**Work to complete**. Among the records below, find each line that includes the string "none" and copy it.

═══ Dataset content

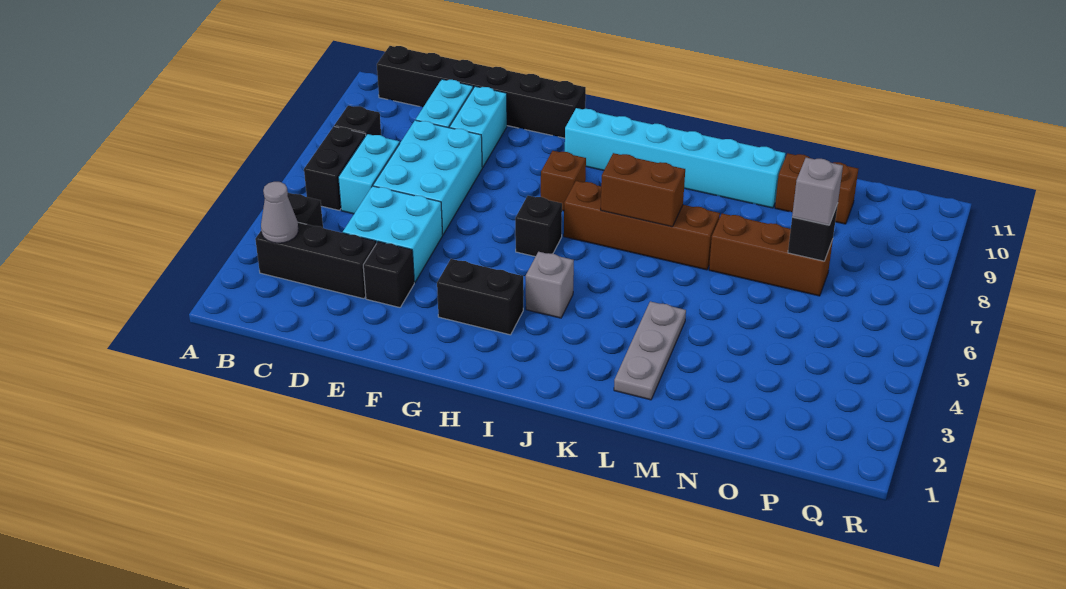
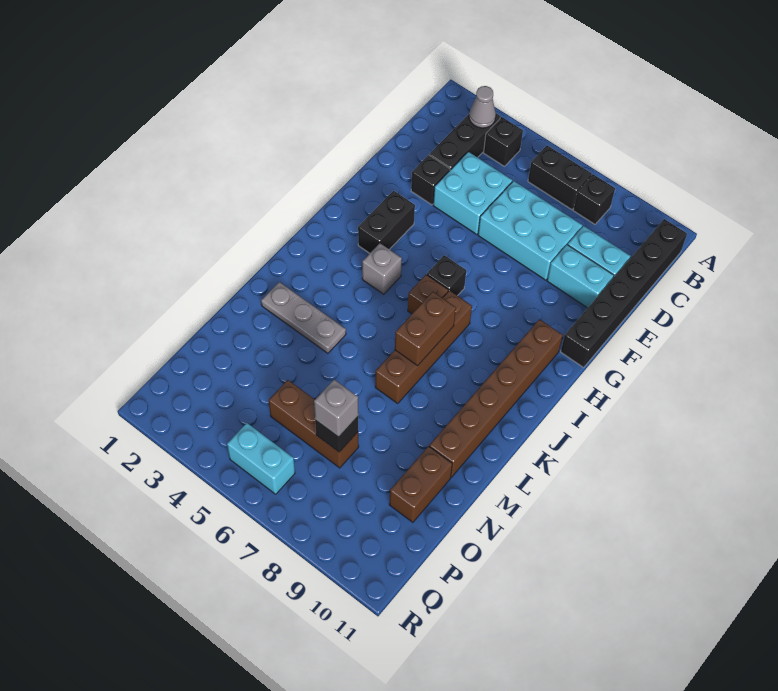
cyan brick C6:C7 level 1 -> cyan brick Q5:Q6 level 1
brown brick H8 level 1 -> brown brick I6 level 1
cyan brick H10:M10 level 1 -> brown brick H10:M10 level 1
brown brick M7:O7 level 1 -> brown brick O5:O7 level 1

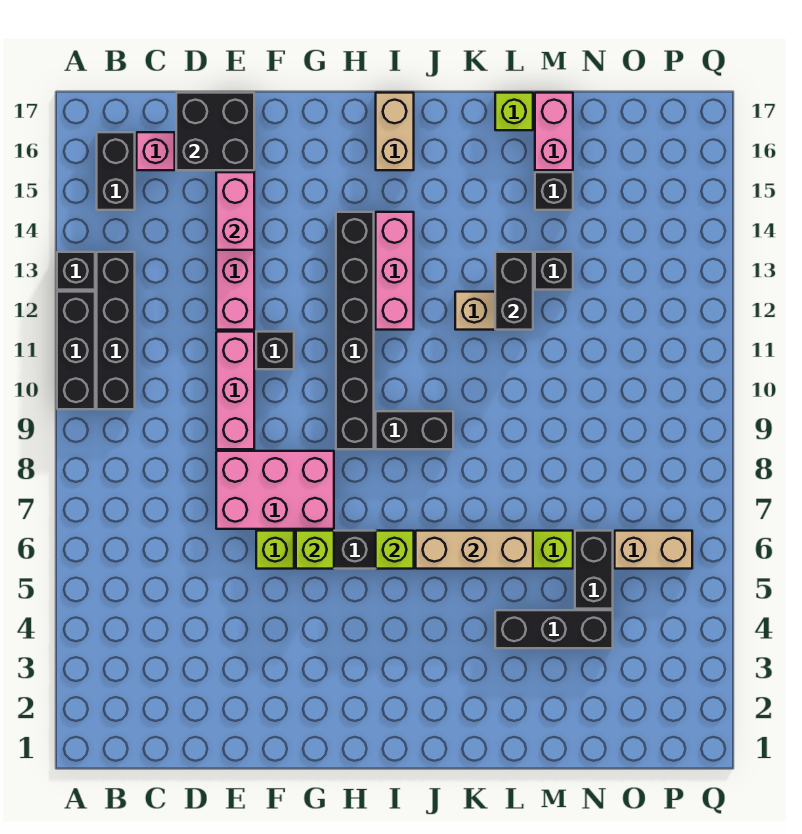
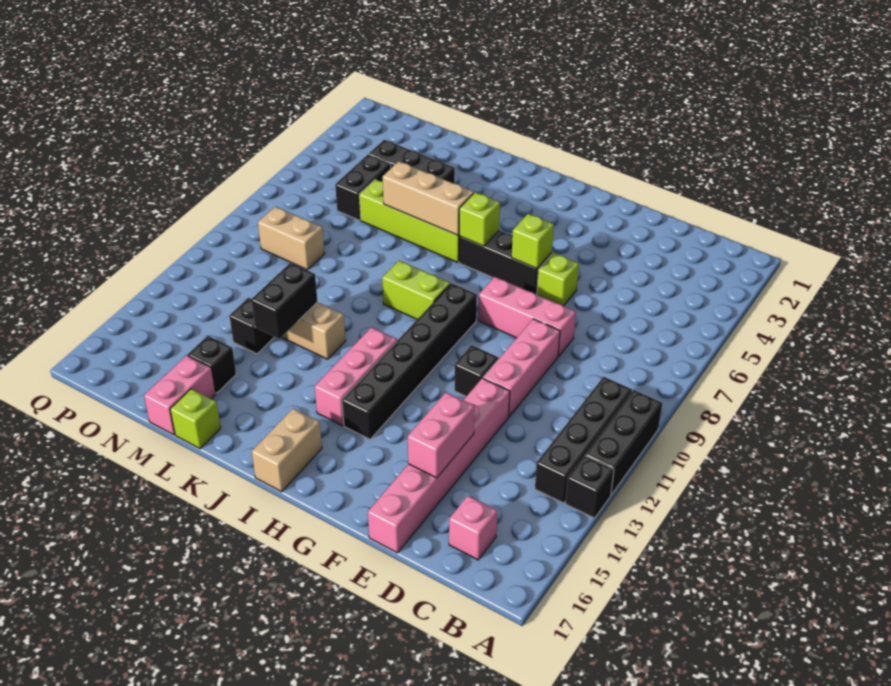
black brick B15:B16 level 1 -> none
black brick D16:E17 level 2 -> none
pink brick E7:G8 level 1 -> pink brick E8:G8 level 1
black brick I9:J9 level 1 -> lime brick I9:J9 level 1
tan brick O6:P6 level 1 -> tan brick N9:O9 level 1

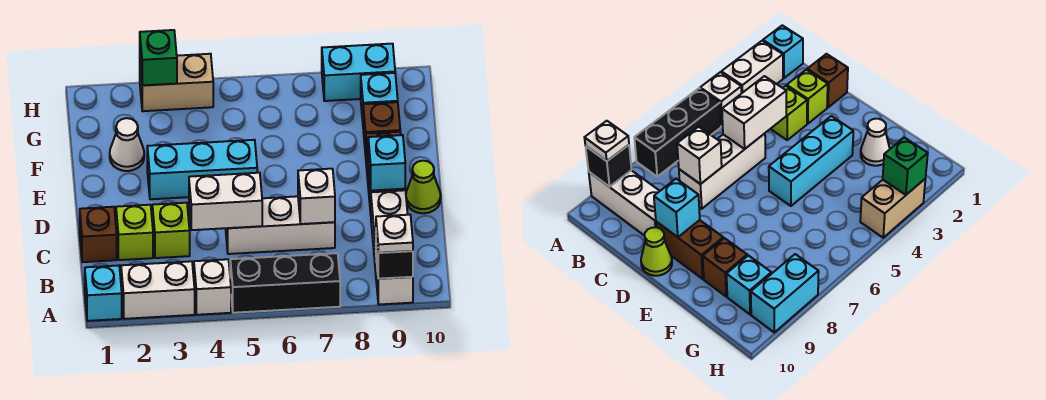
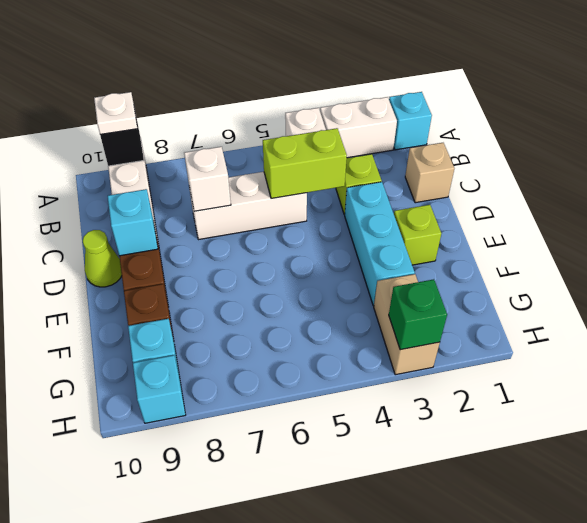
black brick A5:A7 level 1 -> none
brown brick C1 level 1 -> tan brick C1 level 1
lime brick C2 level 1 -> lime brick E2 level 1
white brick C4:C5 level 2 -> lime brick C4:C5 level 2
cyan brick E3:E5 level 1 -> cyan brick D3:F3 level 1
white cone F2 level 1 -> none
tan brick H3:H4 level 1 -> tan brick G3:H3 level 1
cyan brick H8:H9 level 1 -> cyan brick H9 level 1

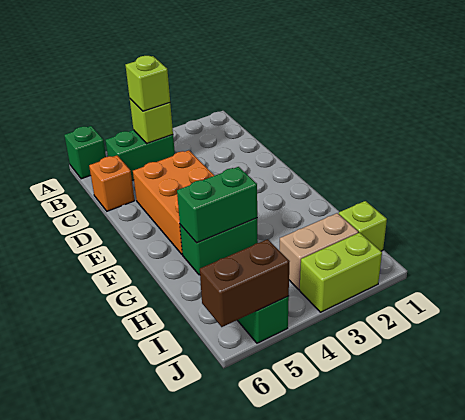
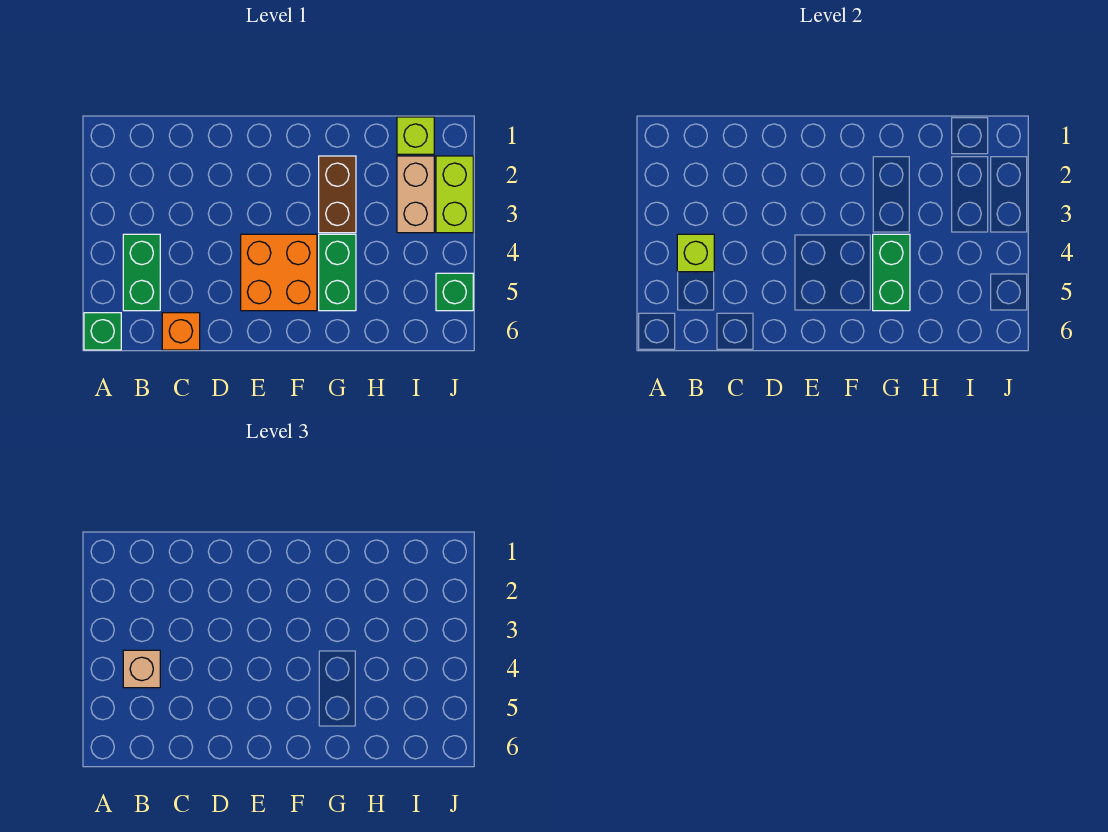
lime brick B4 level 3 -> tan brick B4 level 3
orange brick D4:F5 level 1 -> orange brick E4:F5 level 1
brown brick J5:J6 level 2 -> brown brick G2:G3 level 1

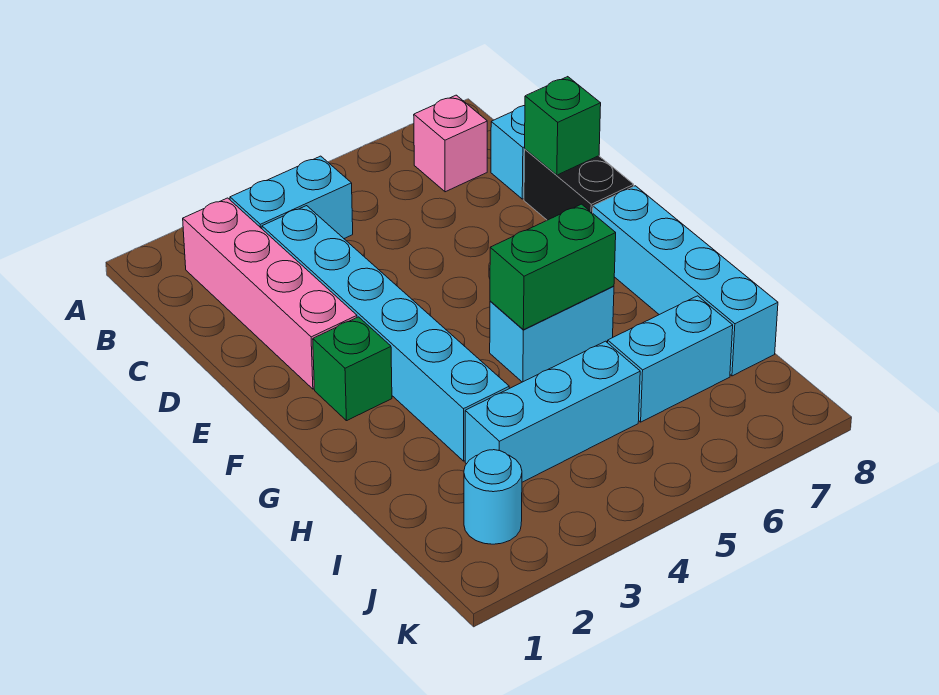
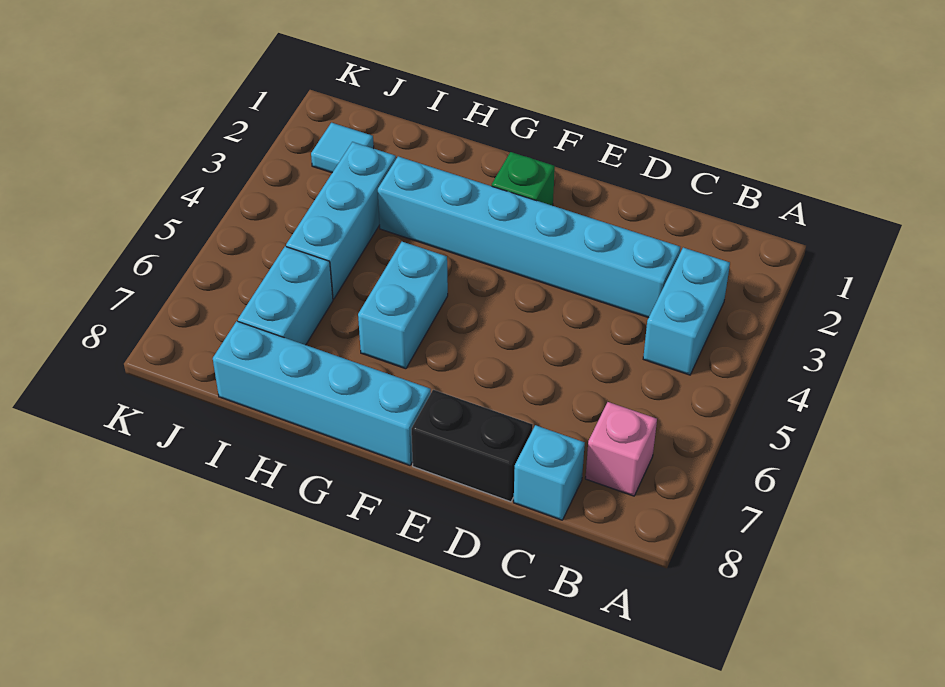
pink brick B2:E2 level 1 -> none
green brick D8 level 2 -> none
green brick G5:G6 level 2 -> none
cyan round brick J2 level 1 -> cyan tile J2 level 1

══════

**Written response**.
black brick B15:B16 level 1 -> none
black brick D16:E17 level 2 -> none
black brick A5:A7 level 1 -> none
white cone F2 level 1 -> none
pink brick B2:E2 level 1 -> none
green brick D8 level 2 -> none
green brick G5:G6 level 2 -> none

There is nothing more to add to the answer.